Source material:

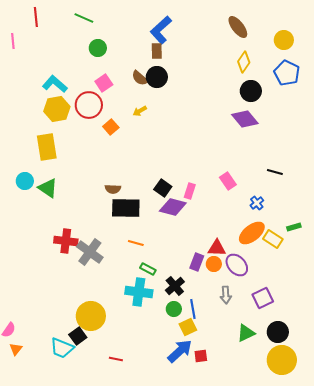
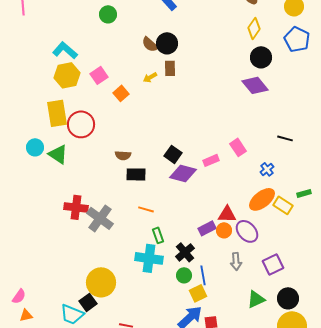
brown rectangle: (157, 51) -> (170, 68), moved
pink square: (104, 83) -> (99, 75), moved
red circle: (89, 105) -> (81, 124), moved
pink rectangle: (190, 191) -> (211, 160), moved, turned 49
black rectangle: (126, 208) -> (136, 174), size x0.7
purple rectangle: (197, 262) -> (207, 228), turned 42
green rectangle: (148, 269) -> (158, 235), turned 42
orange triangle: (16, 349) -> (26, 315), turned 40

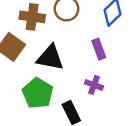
---
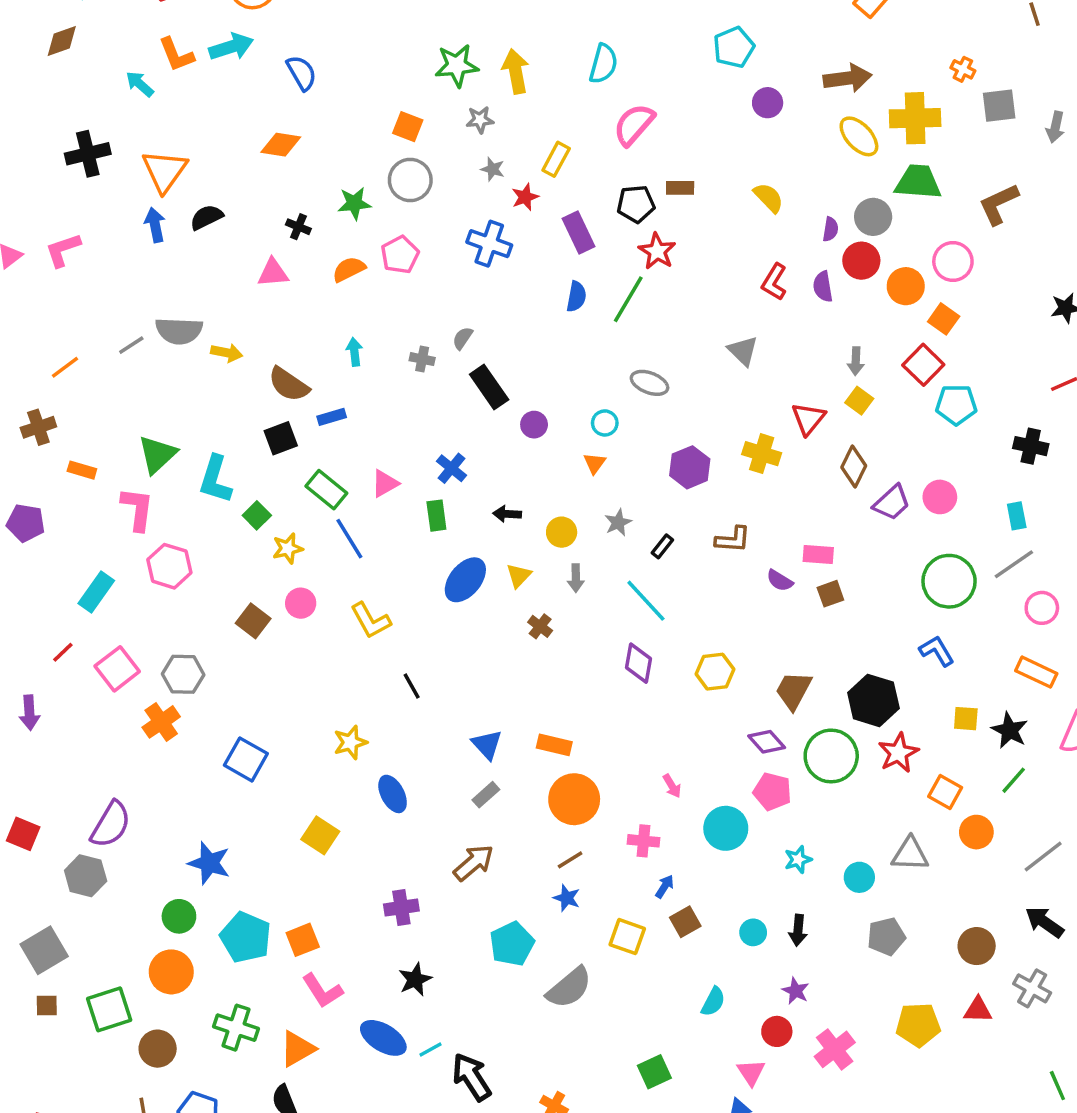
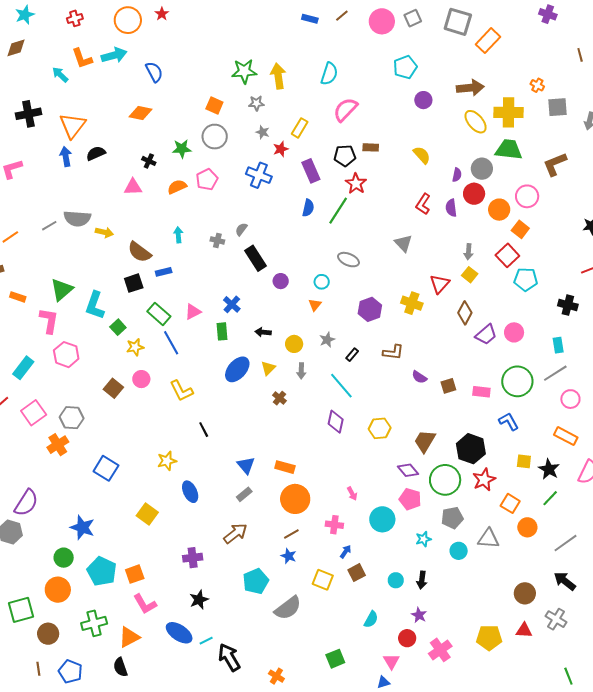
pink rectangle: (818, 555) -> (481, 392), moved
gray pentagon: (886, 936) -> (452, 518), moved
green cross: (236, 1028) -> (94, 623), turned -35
...
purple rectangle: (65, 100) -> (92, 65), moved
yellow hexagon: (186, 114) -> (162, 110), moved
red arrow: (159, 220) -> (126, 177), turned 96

Problem requirements: What you return should be exactly the lines above, starting at the one with "gray pentagon: (886, 936)" and ending at the one with "green cross: (236, 1028)", and nothing else.

Problem solution:
gray pentagon: (886, 936) -> (452, 518), moved
green cross: (236, 1028) -> (94, 623), turned -35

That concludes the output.